**DIRECTIONS FOR THIS TASK**
Give back only the lines in the records below from the one with "green hat: 4 -> 3" to the one with "white toothbrush: 3 -> 2", both inclusive, word for word.

**DATA TO USE**
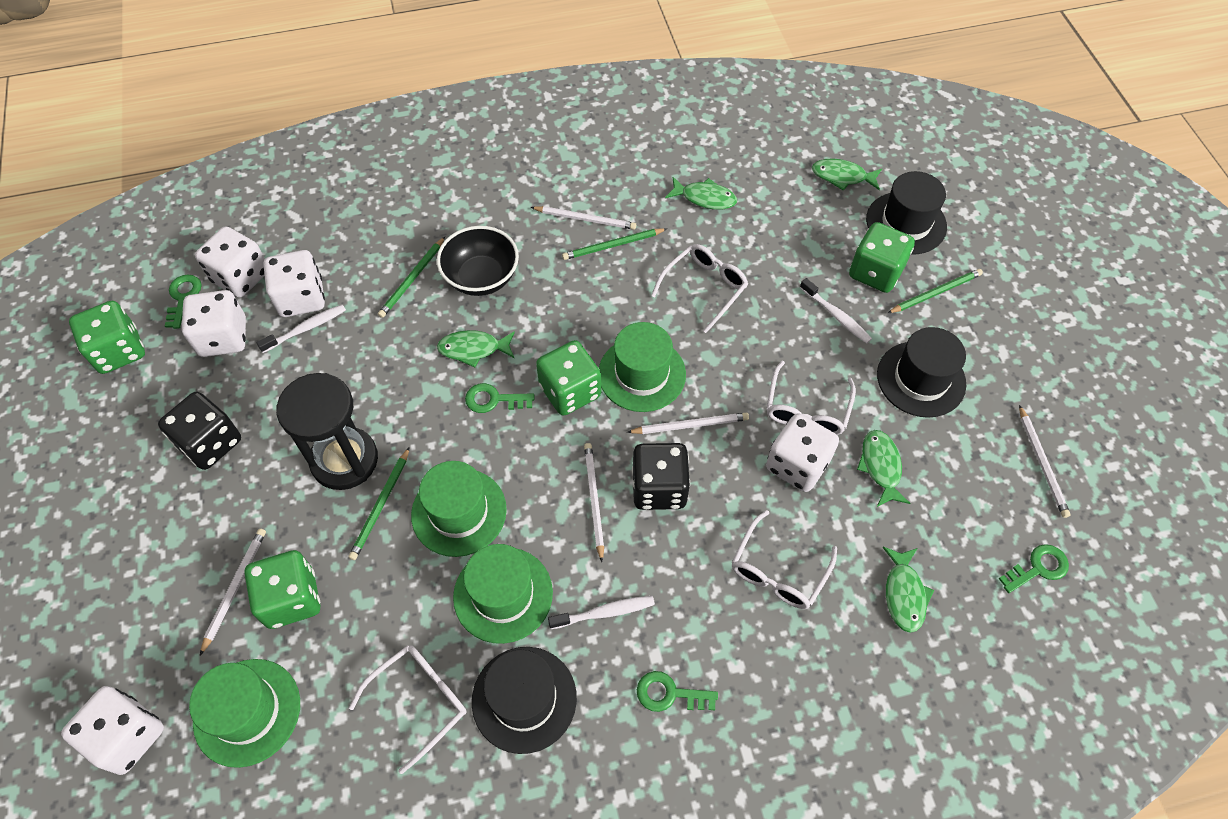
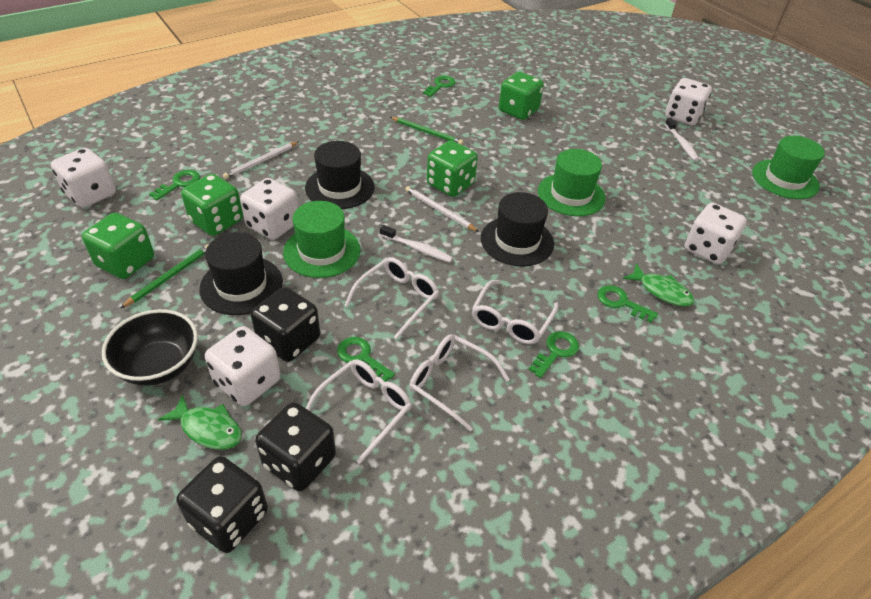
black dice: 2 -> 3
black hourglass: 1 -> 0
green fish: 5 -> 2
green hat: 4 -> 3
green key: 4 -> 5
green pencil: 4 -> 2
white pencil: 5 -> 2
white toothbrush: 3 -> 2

...

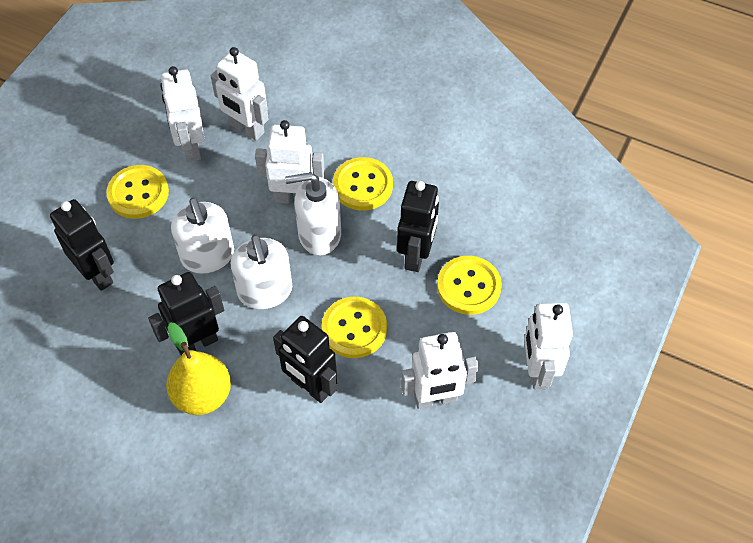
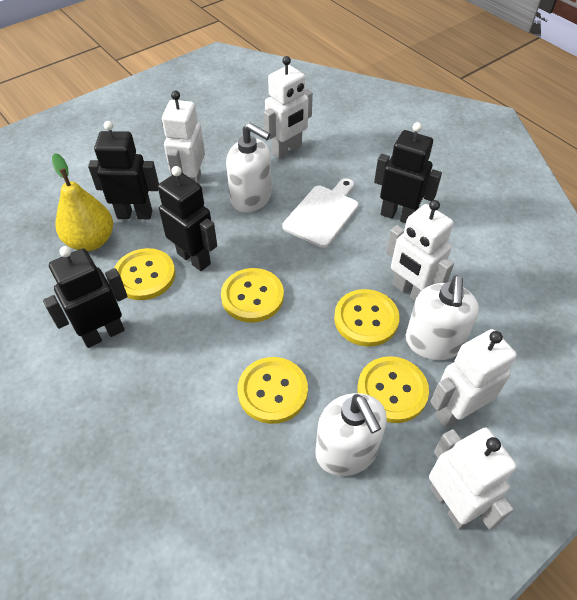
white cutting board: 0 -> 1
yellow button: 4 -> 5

**TASK RESPONSE**
green hat: 4 -> 3
green key: 4 -> 5
green pencil: 4 -> 2
white pencil: 5 -> 2
white toothbrush: 3 -> 2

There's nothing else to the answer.